Rewrite the lines under every picture in the records, changing each "none" to "blank" and keeping everything else the same. Leave the pictures out of your answer.

——

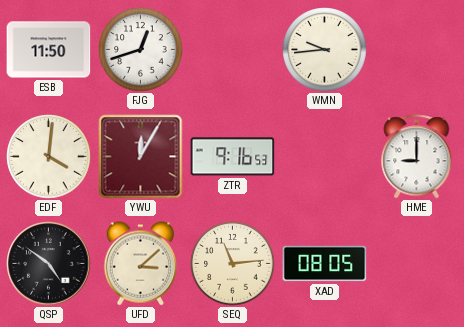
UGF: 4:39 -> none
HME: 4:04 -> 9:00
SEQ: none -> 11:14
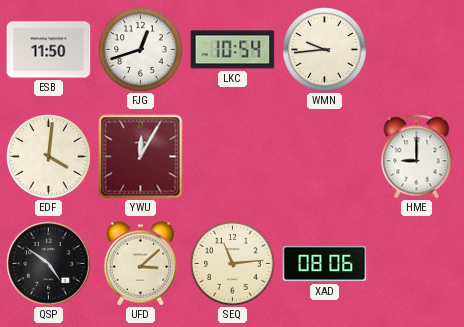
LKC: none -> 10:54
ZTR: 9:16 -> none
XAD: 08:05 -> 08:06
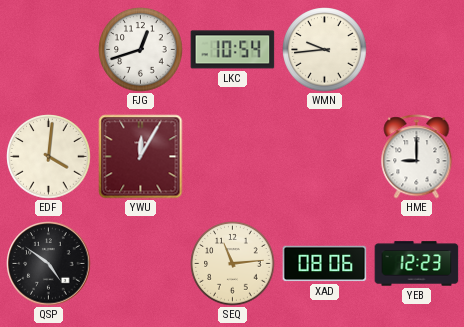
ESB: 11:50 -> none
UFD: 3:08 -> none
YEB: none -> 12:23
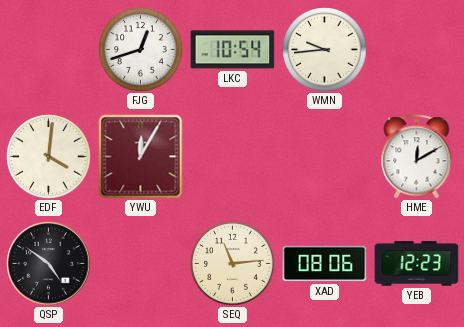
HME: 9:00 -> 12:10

——

THE RESULT:
UGF: 4:39 -> blank
HME: 4:04 -> 9:00
SEQ: blank -> 11:14
LKC: blank -> 10:54
ZTR: 9:16 -> blank
XAD: 08:05 -> 08:06
ESB: 11:50 -> blank
UFD: 3:08 -> blank
YEB: blank -> 12:23
HME: 9:00 -> 12:10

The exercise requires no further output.